═════ DATA FOR THIS EXERCISE
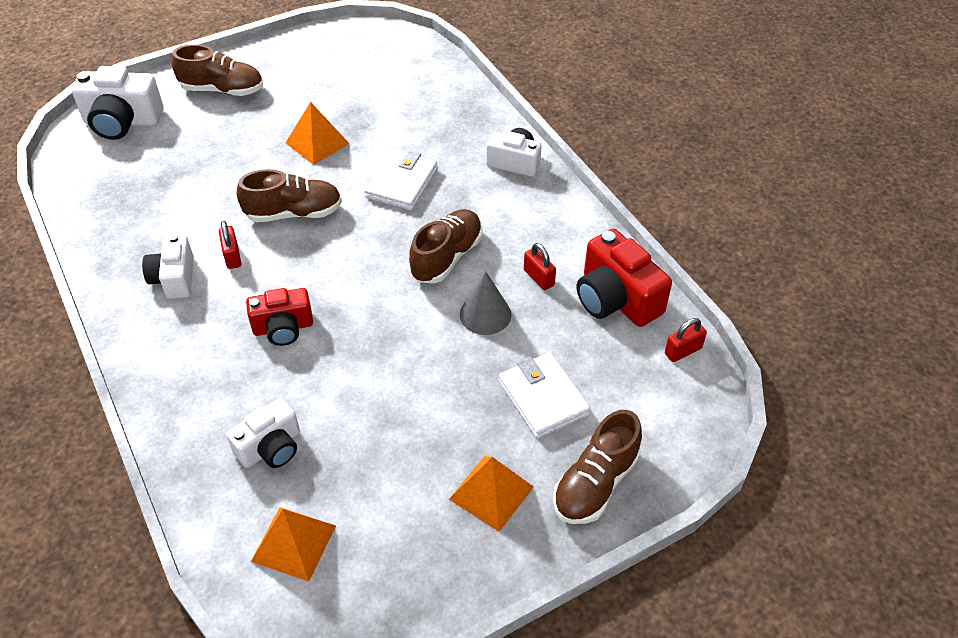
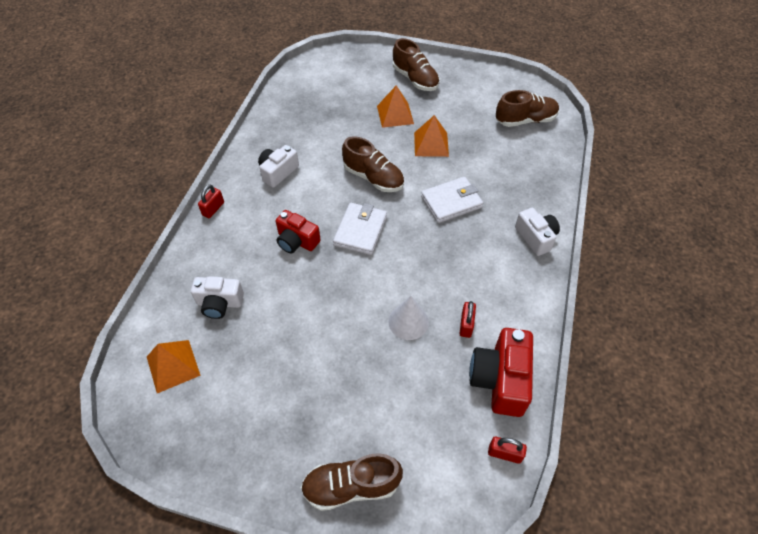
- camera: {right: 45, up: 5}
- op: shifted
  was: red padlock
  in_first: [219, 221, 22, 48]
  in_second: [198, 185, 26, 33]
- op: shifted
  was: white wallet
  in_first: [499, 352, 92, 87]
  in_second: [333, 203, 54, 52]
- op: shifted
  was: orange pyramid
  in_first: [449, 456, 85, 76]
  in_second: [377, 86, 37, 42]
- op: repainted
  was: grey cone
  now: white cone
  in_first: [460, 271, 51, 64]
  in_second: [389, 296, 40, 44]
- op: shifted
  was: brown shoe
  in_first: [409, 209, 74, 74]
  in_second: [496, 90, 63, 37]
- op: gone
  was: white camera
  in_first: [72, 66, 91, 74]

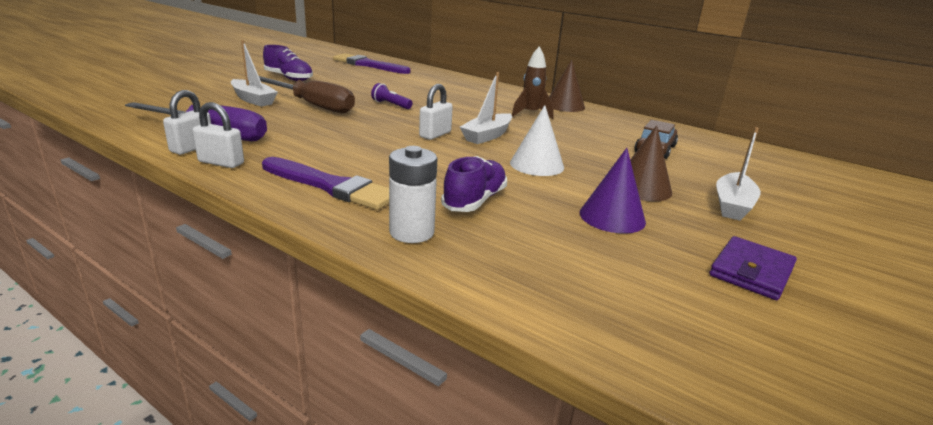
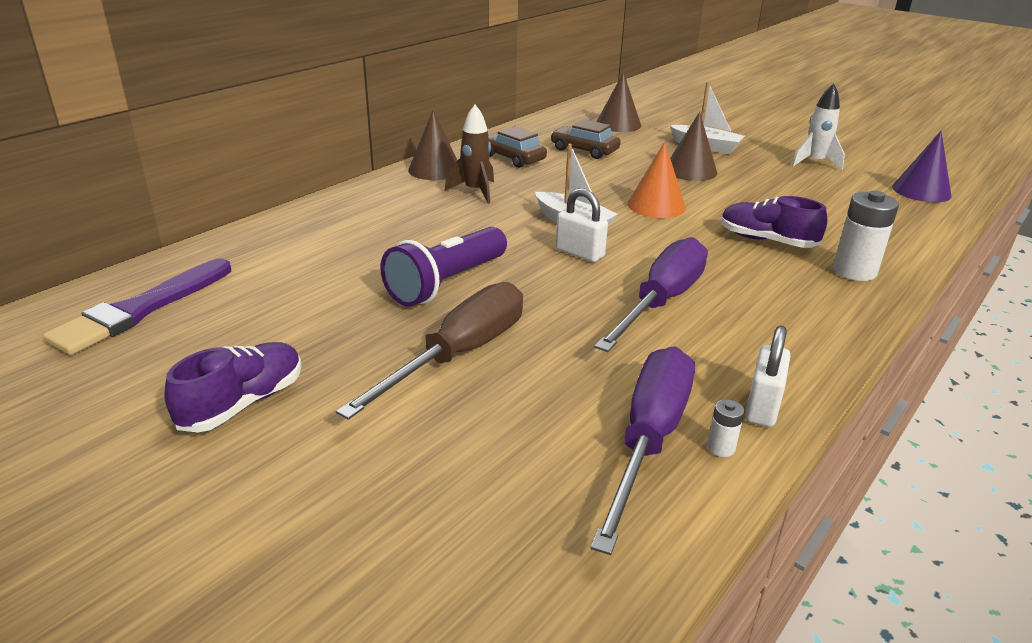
- camera: {right: -85, up: 5}
- op: scaled
  was: purple flashlight
  in_first: [371, 83, 41, 26]
  in_second: [380, 227, 127, 80]
  ratio: 1.95
- op: new
  now: brown car
  in_second: [488, 126, 59, 42]
- op: new
  now: purple screwdriver
  in_second: [594, 237, 114, 115]
- op: new
  now: brown cone
  in_second: [596, 72, 45, 60]
- op: repainted
  was: white cone
  now: orange cone
  in_first: [510, 105, 54, 71]
  in_second: [627, 142, 59, 76]
- op: swapped
  was: white padlock
  now: white battery
  in_first: [163, 90, 48, 65]
  in_second: [707, 399, 38, 58]
- op: swapped
  was: purple wallet
  now: white rocket
  in_first: [709, 236, 88, 64]
  in_second: [791, 83, 54, 87]
- op: shifted
  was: purple cone
  in_first: [580, 148, 66, 86]
  in_second: [892, 131, 59, 71]
- op: gone
  was: white boat
  in_first: [231, 40, 47, 67]
- op: gone
  was: purple brush
  in_first: [262, 157, 127, 53]

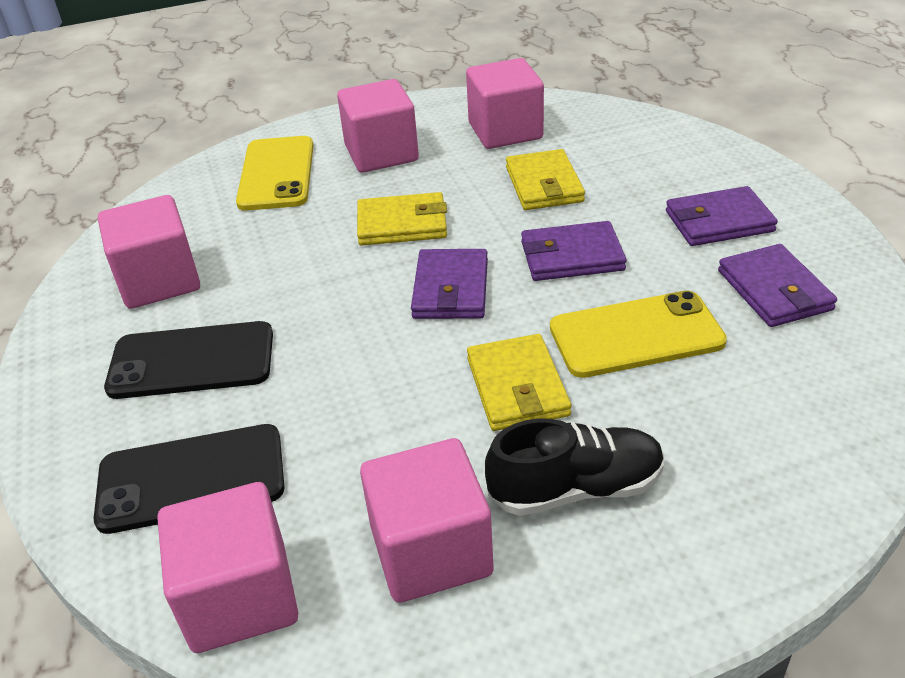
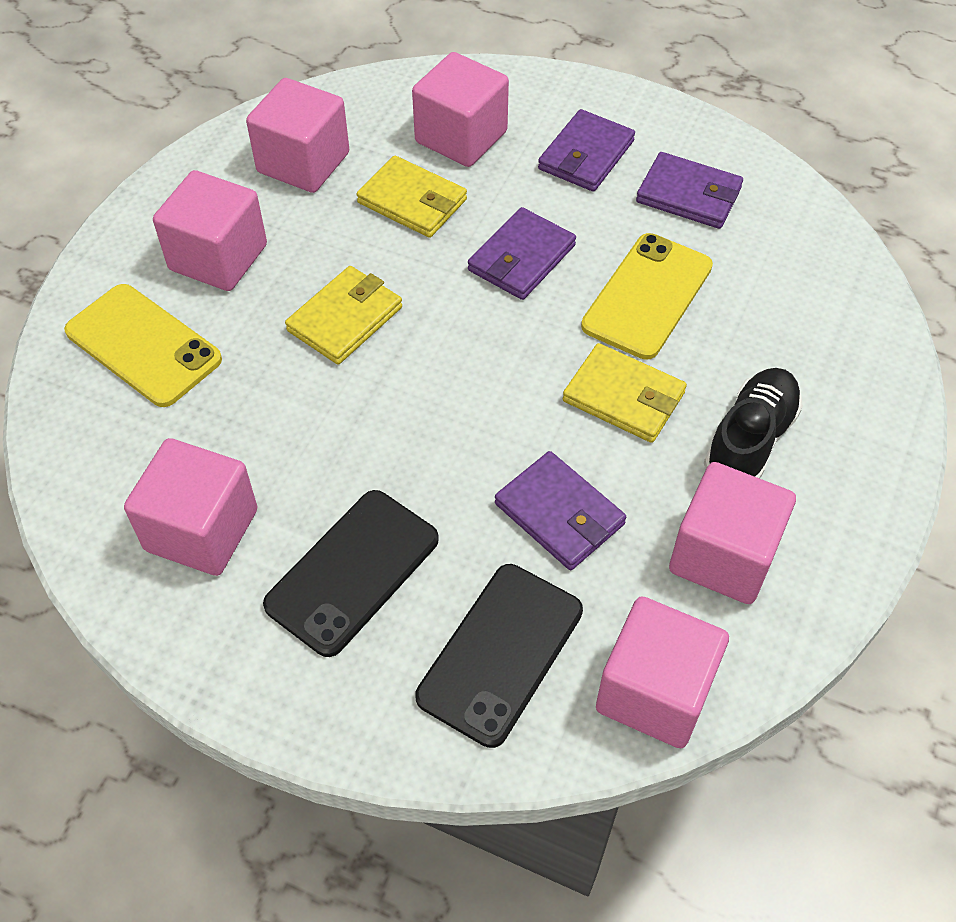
- camera: {right: -50, up: 15}
- op: new
  now: pink cube
  in_second: [412, 52, 97, 115]
- op: shifted
  was: purple wallet
  in_first: [411, 249, 77, 70]
  in_second: [495, 451, 131, 119]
══════════
TASK TO CARRY OUT:
All lines from the one holding "in_second: [198, 185, 26, 33]" to the end of the listing above need to be duplicated exactly. None of the pictures should be included.

ANSWER TO THE PROBLEM:
  in_second: [198, 185, 26, 33]
- op: shifted
  was: white wallet
  in_first: [499, 352, 92, 87]
  in_second: [333, 203, 54, 52]
- op: shifted
  was: orange pyramid
  in_first: [449, 456, 85, 76]
  in_second: [377, 86, 37, 42]
- op: repainted
  was: grey cone
  now: white cone
  in_first: [460, 271, 51, 64]
  in_second: [389, 296, 40, 44]
- op: shifted
  was: brown shoe
  in_first: [409, 209, 74, 74]
  in_second: [496, 90, 63, 37]
- op: gone
  was: white camera
  in_first: [72, 66, 91, 74]

- camera: {right: -85, up: 5}
- op: scaled
  was: purple flashlight
  in_first: [371, 83, 41, 26]
  in_second: [380, 227, 127, 80]
  ratio: 1.95
- op: new
  now: brown car
  in_second: [488, 126, 59, 42]
- op: new
  now: purple screwdriver
  in_second: [594, 237, 114, 115]
- op: new
  now: brown cone
  in_second: [596, 72, 45, 60]
- op: repainted
  was: white cone
  now: orange cone
  in_first: [510, 105, 54, 71]
  in_second: [627, 142, 59, 76]
- op: swapped
  was: white padlock
  now: white battery
  in_first: [163, 90, 48, 65]
  in_second: [707, 399, 38, 58]
- op: swapped
  was: purple wallet
  now: white rocket
  in_first: [709, 236, 88, 64]
  in_second: [791, 83, 54, 87]
- op: shifted
  was: purple cone
  in_first: [580, 148, 66, 86]
  in_second: [892, 131, 59, 71]
- op: gone
  was: white boat
  in_first: [231, 40, 47, 67]
- op: gone
  was: purple brush
  in_first: [262, 157, 127, 53]

- camera: {right: -50, up: 15}
- op: new
  now: pink cube
  in_second: [412, 52, 97, 115]
- op: shifted
  was: purple wallet
  in_first: [411, 249, 77, 70]
  in_second: [495, 451, 131, 119]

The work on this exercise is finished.